**Goal of the exercise:** Each line of the data must be given back verbatim, with pictures removed.

**Stored items from a collection:**
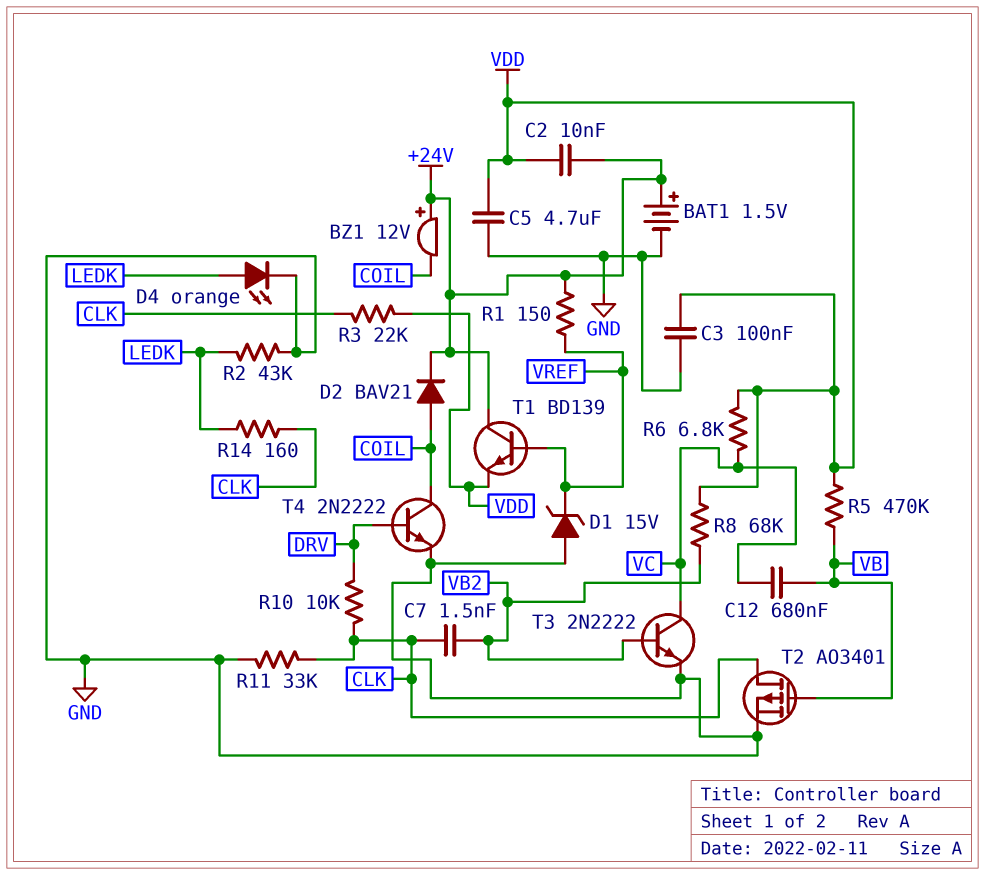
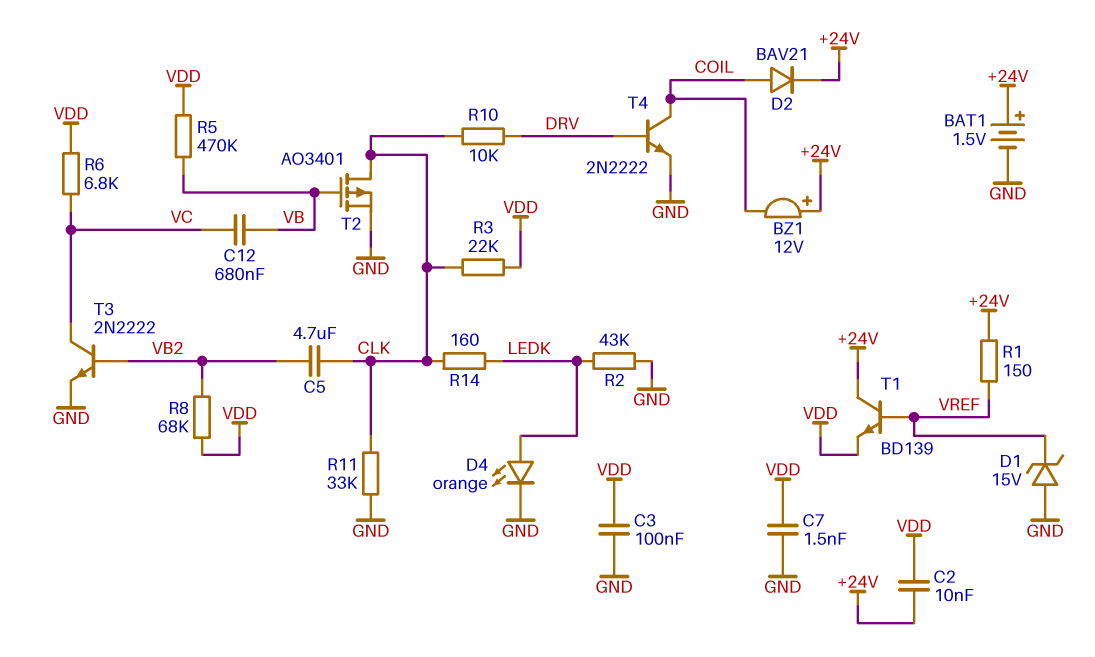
C5: 4.7uF (GND, VDD) -> 4.7uF (CLK, VB2)
C7: 1.5nF (CLK, VB2) -> 1.5nF (GND, VDD)

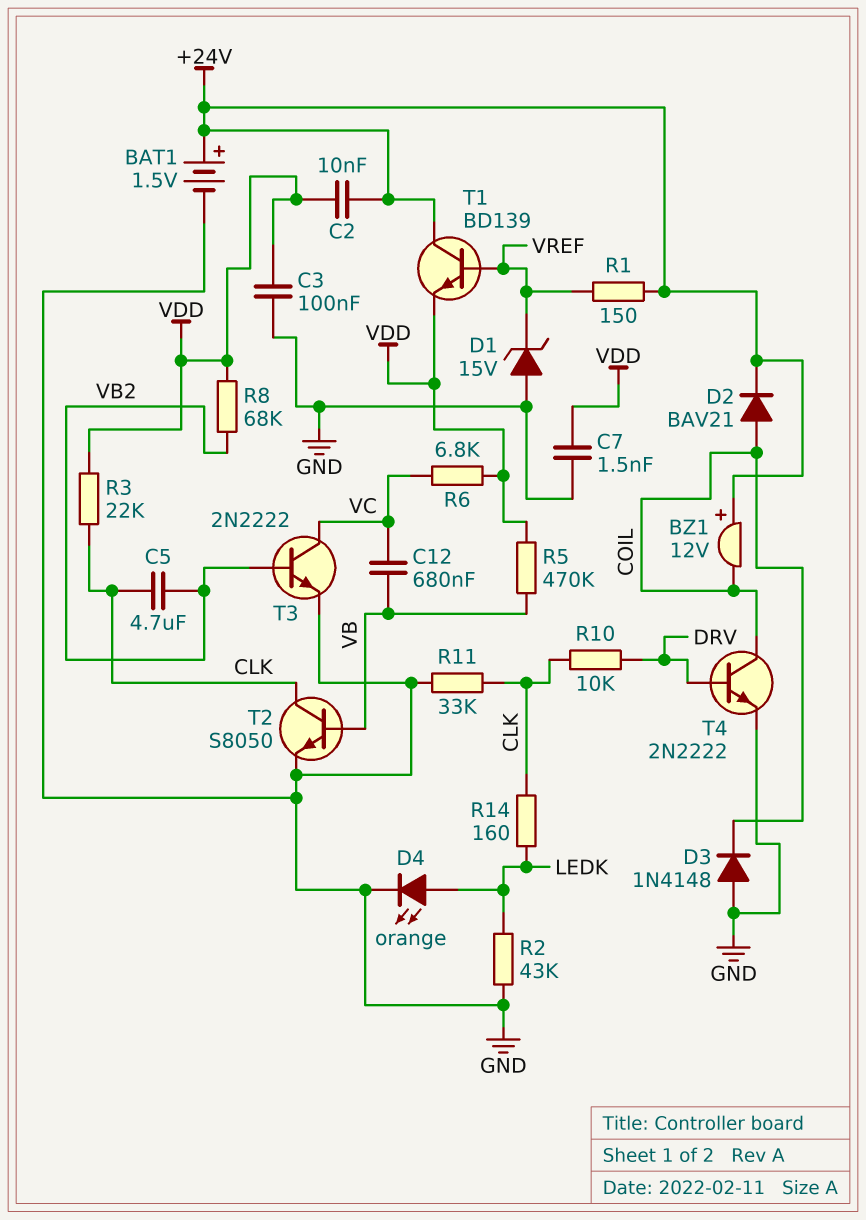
D3: none -> diode 1N4148 (A GND, K COIL)
T2: PMOS AO3401 (G VB, D CLK, S GND) -> NPN S8050 (B VB, C CLK, E GND)

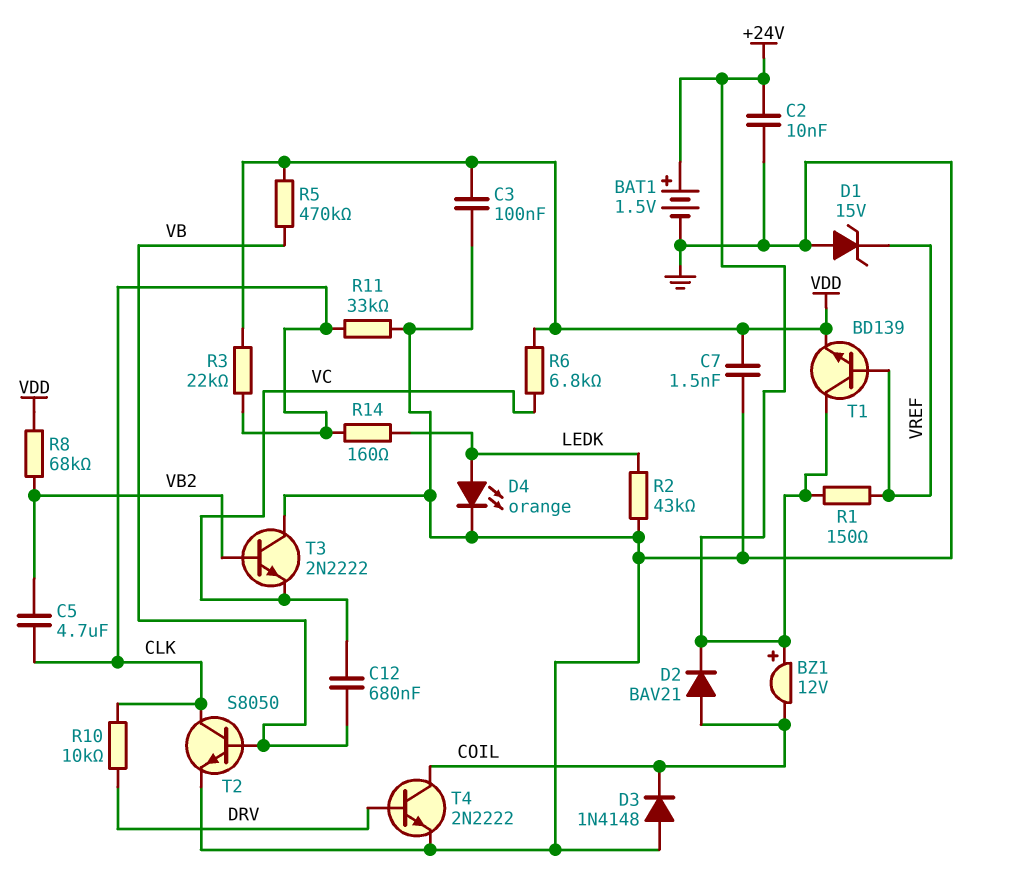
C2: 10nF (+24V, VDD) -> 10nF (+24V, GND)
T3: NPN 2N2222 (B VB2, C VC, E GND) -> NPN 2N2222 (B VB2, C GND, E VC)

**Output below:**
C5: 4.7uF (GND, VDD) -> 4.7uF (CLK, VB2)
C7: 1.5nF (CLK, VB2) -> 1.5nF (GND, VDD)

D3: none -> diode 1N4148 (A GND, K COIL)
T2: PMOS AO3401 (G VB, D CLK, S GND) -> NPN S8050 (B VB, C CLK, E GND)

C2: 10nF (+24V, VDD) -> 10nF (+24V, GND)
T3: NPN 2N2222 (B VB2, C VC, E GND) -> NPN 2N2222 (B VB2, C GND, E VC)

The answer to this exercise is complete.